_Source data_.
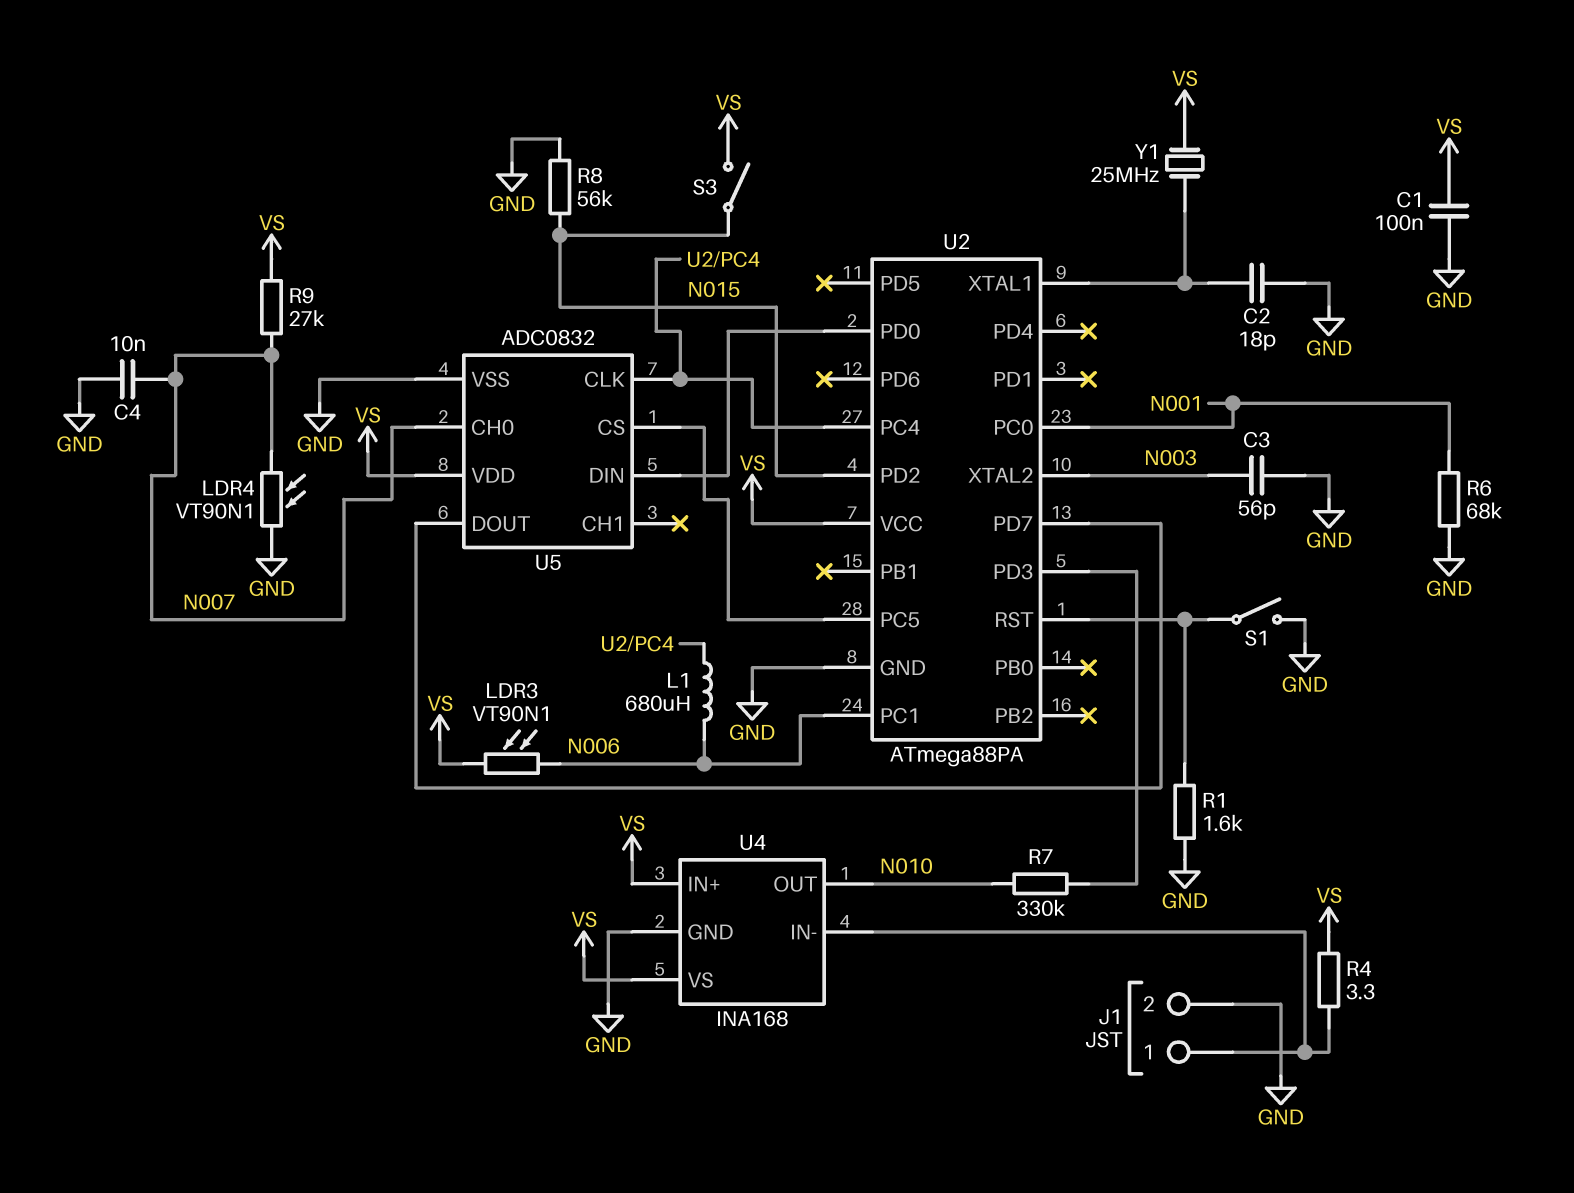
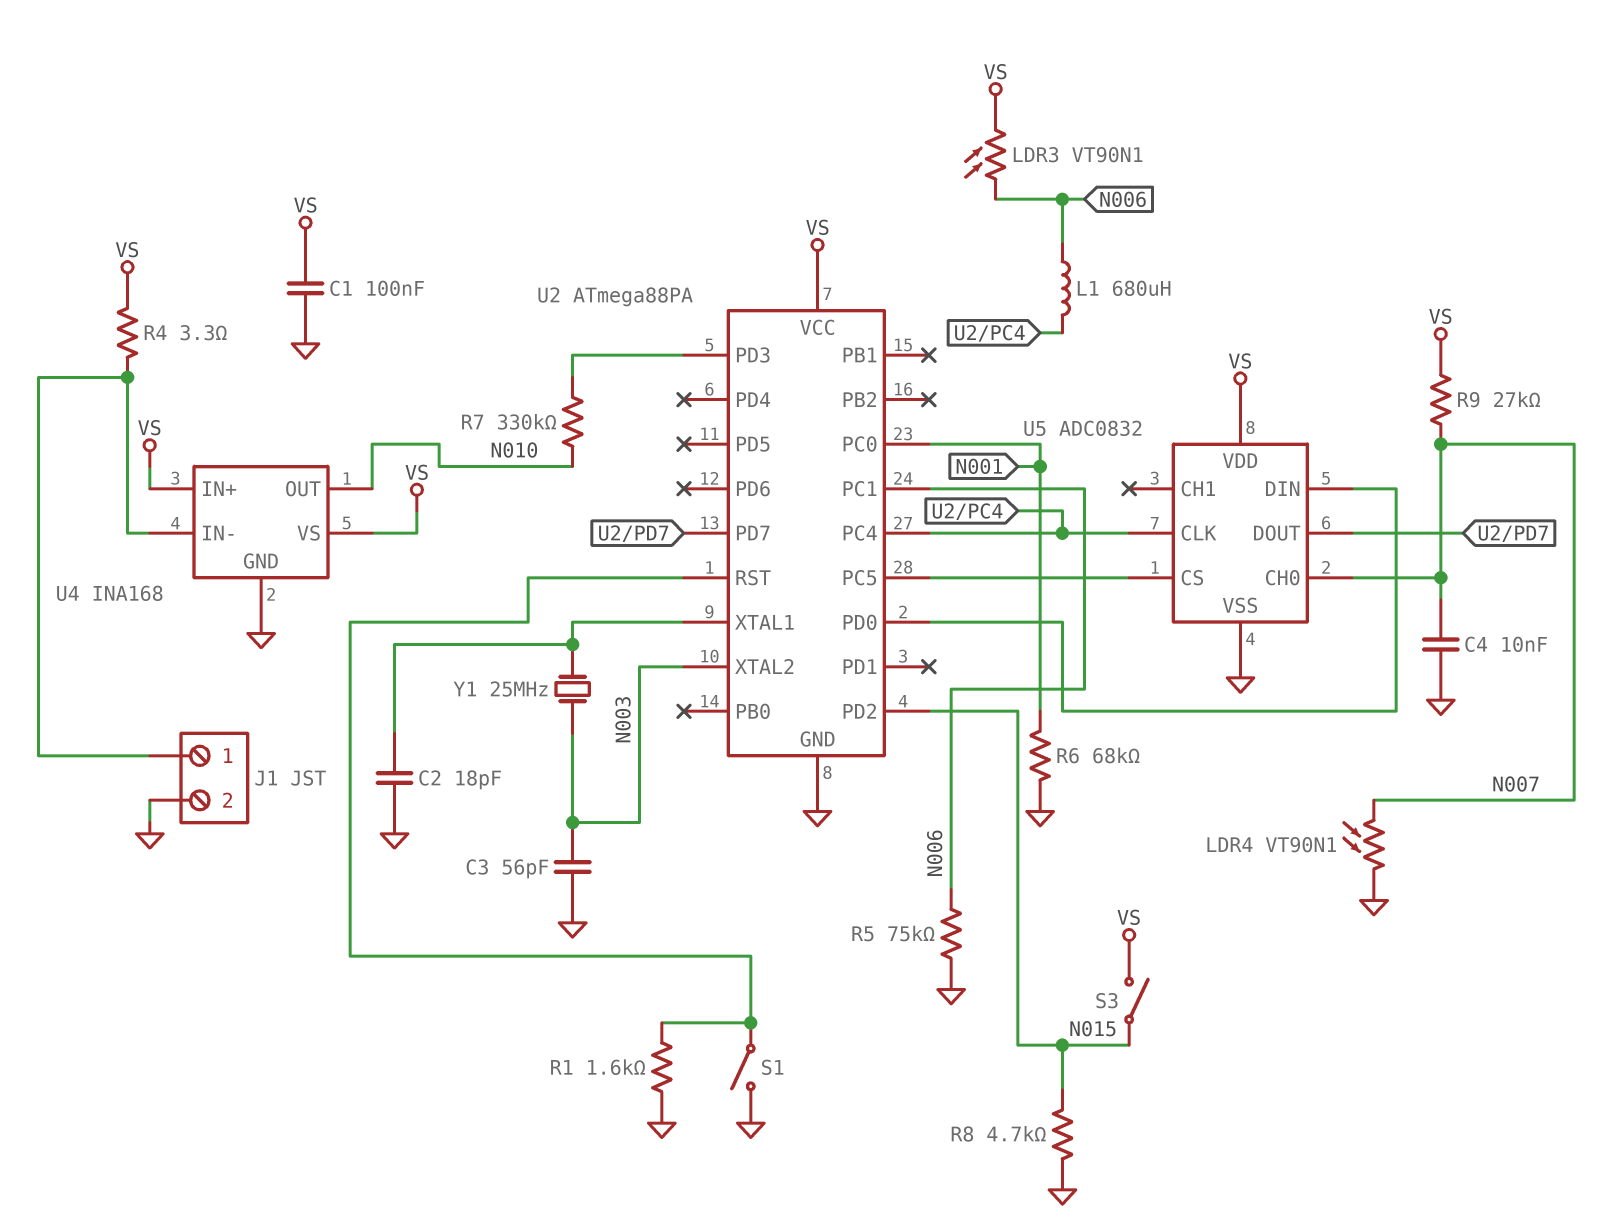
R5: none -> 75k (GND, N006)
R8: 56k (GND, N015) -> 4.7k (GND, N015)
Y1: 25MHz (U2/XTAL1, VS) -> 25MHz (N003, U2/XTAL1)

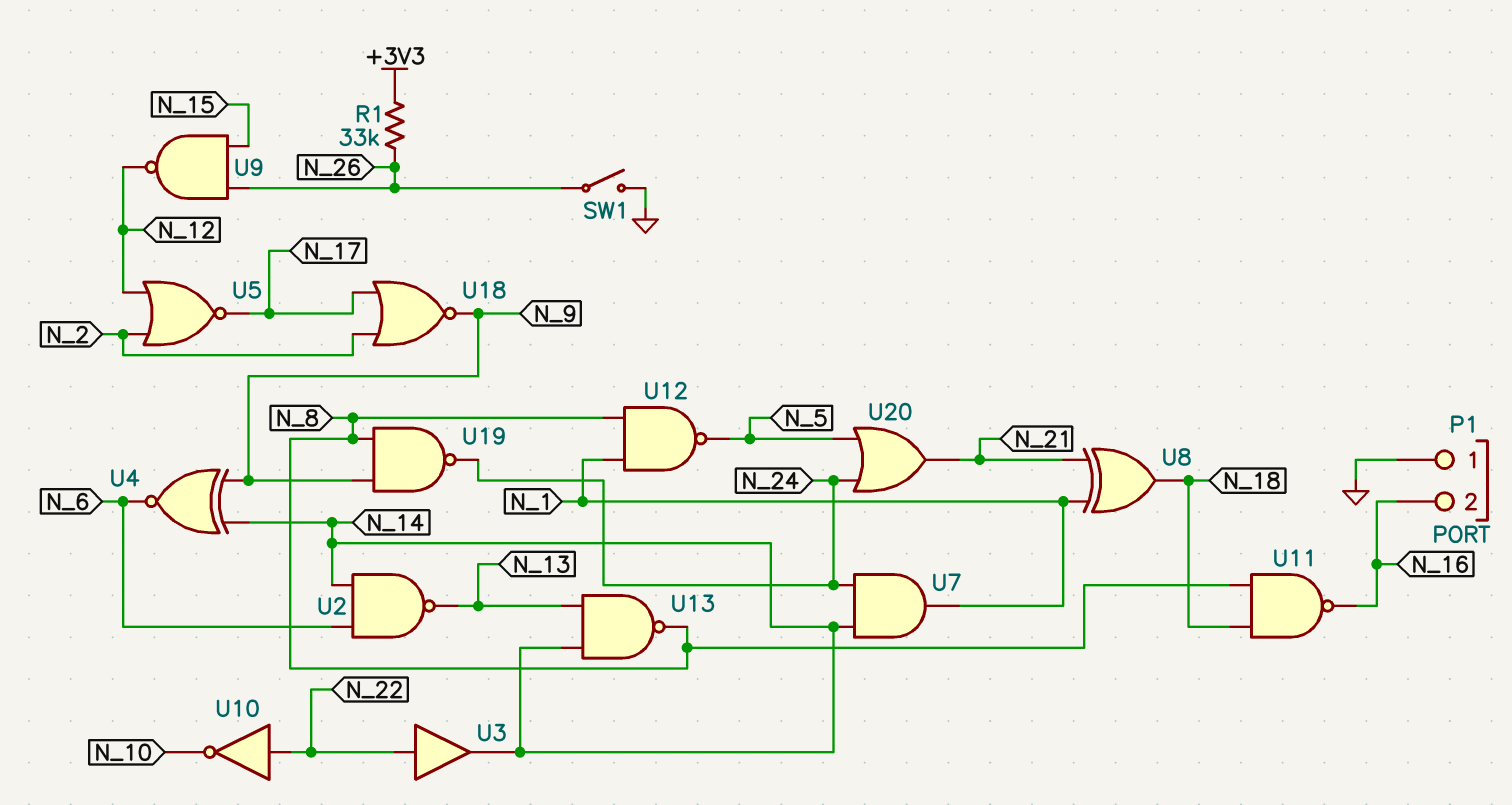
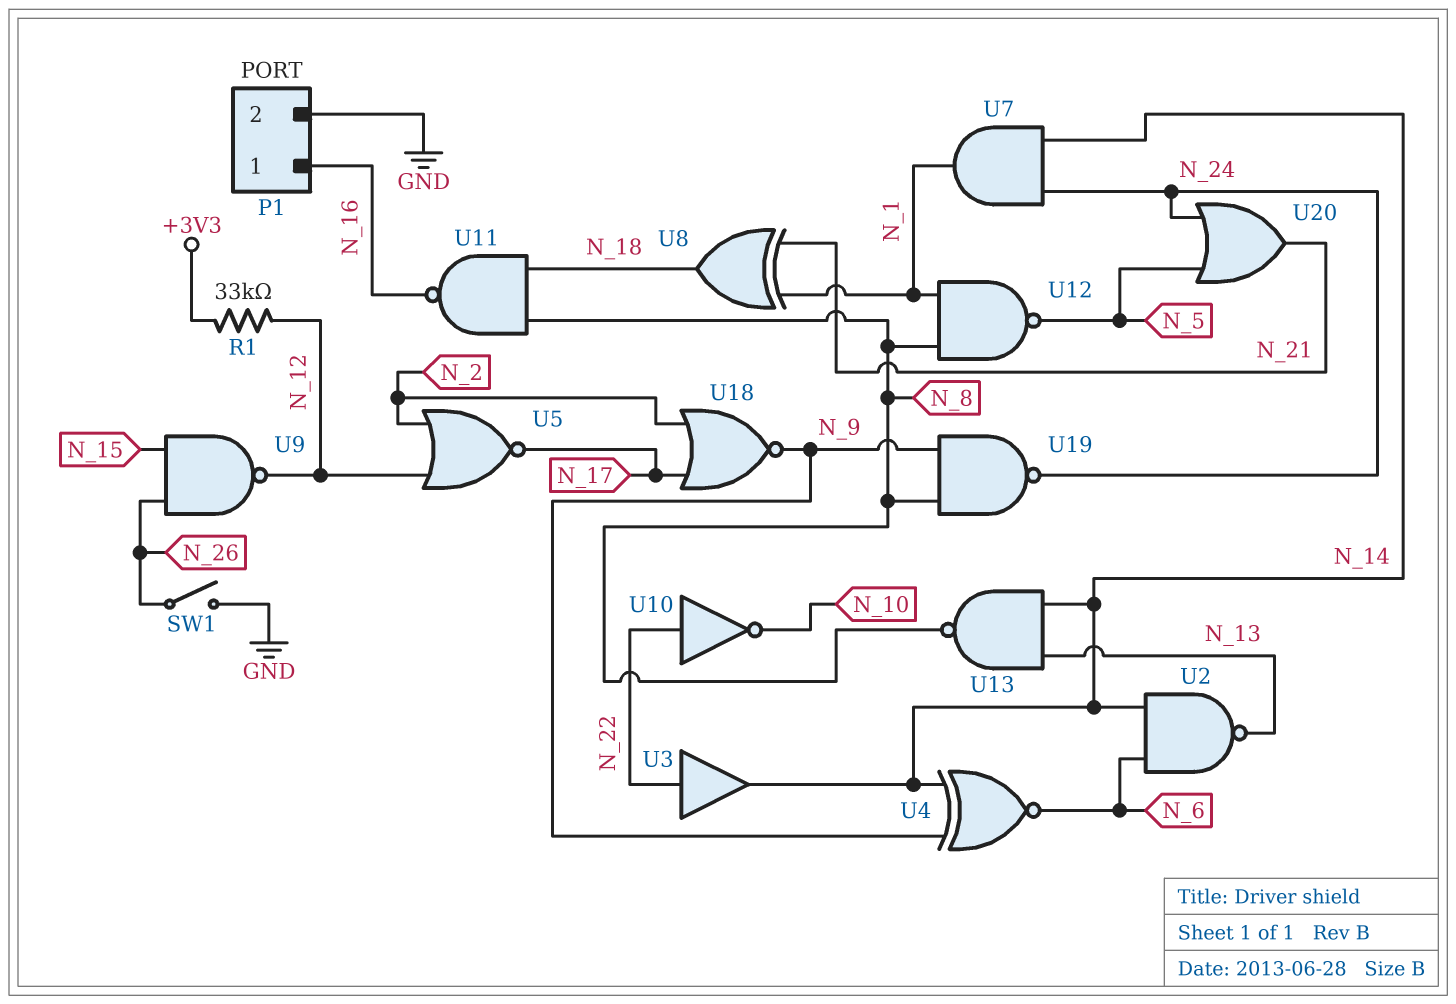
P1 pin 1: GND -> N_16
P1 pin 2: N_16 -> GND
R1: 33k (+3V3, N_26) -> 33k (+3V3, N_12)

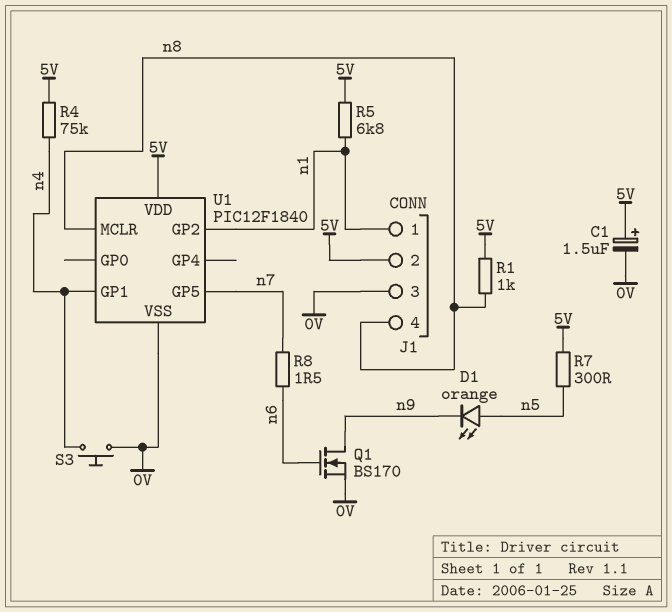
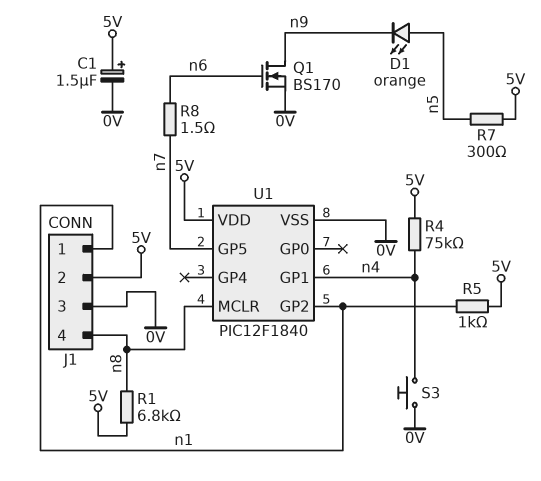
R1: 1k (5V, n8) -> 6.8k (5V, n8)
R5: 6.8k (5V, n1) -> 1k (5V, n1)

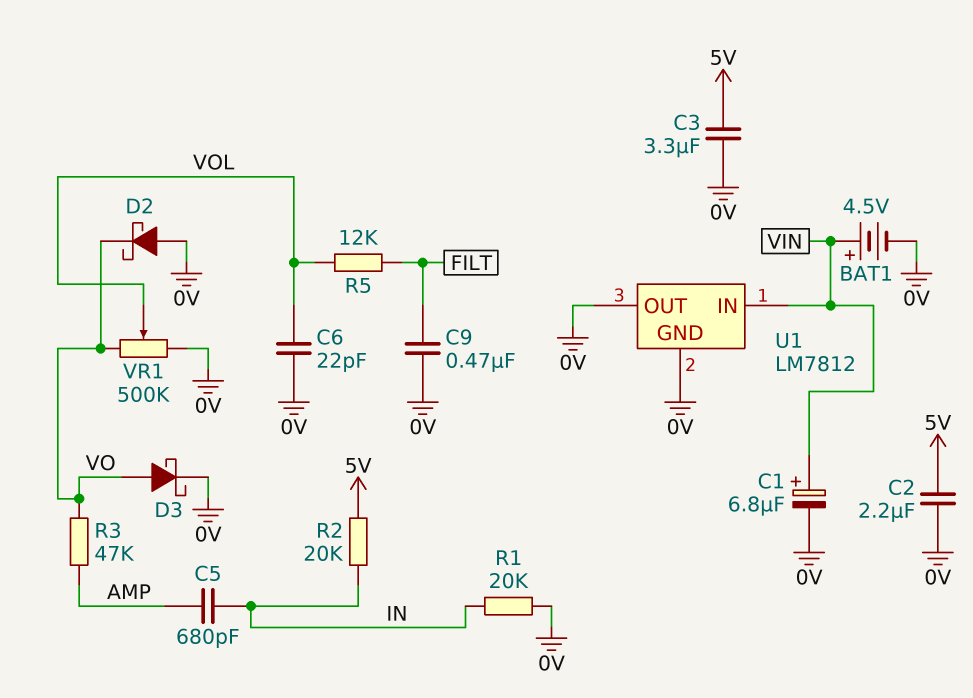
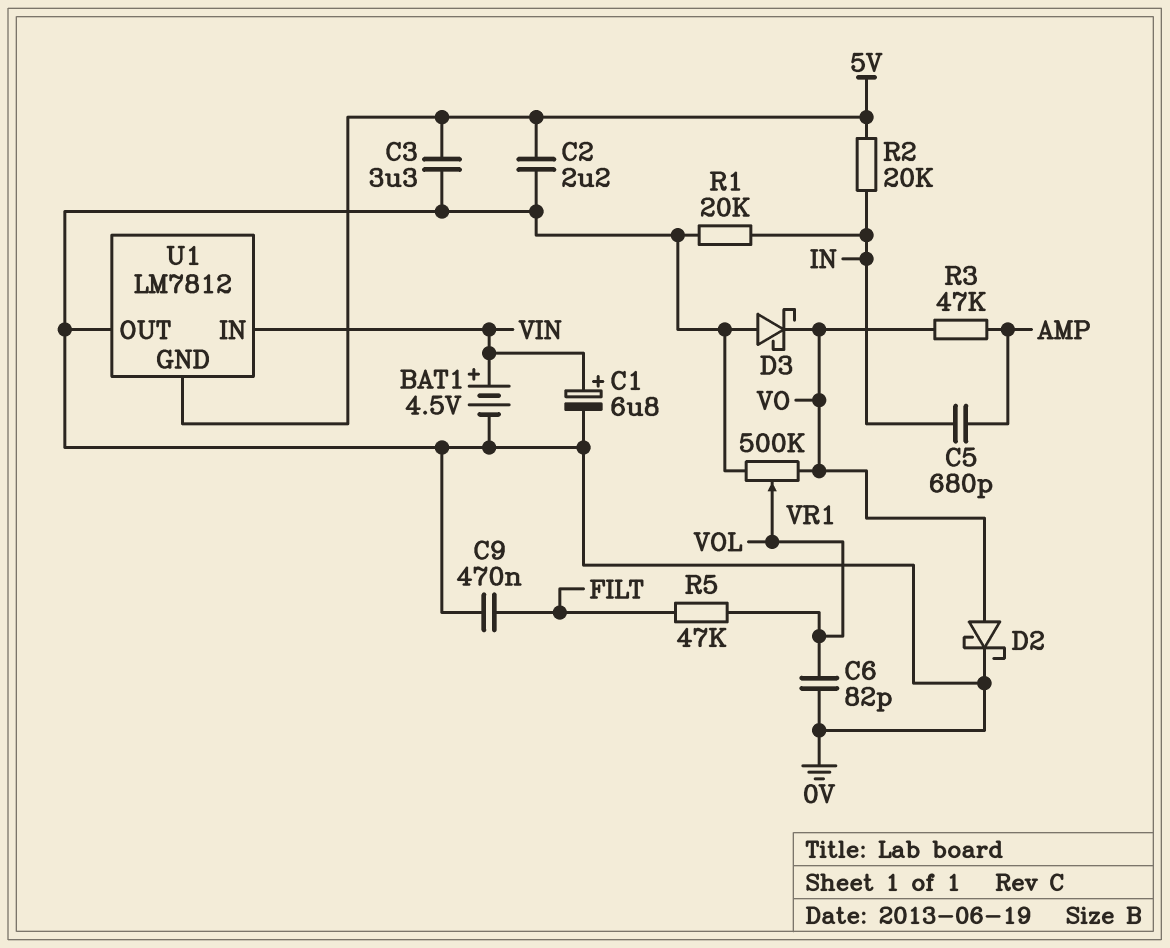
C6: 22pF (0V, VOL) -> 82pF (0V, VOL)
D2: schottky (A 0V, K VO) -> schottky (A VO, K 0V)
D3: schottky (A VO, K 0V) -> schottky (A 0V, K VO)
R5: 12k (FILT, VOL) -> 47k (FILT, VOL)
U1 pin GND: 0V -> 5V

_Activity_. Where an entry contains an image, skip the image; repeat everything else exactly.

_Written solution_.
R5: none -> 75k (GND, N006)
R8: 56k (GND, N015) -> 4.7k (GND, N015)
Y1: 25MHz (U2/XTAL1, VS) -> 25MHz (N003, U2/XTAL1)

P1 pin 1: GND -> N_16
P1 pin 2: N_16 -> GND
R1: 33k (+3V3, N_26) -> 33k (+3V3, N_12)

R1: 1k (5V, n8) -> 6.8k (5V, n8)
R5: 6.8k (5V, n1) -> 1k (5V, n1)

C6: 22pF (0V, VOL) -> 82pF (0V, VOL)
D2: schottky (A 0V, K VO) -> schottky (A VO, K 0V)
D3: schottky (A VO, K 0V) -> schottky (A 0V, K VO)
R5: 12k (FILT, VOL) -> 47k (FILT, VOL)
U1 pin GND: 0V -> 5V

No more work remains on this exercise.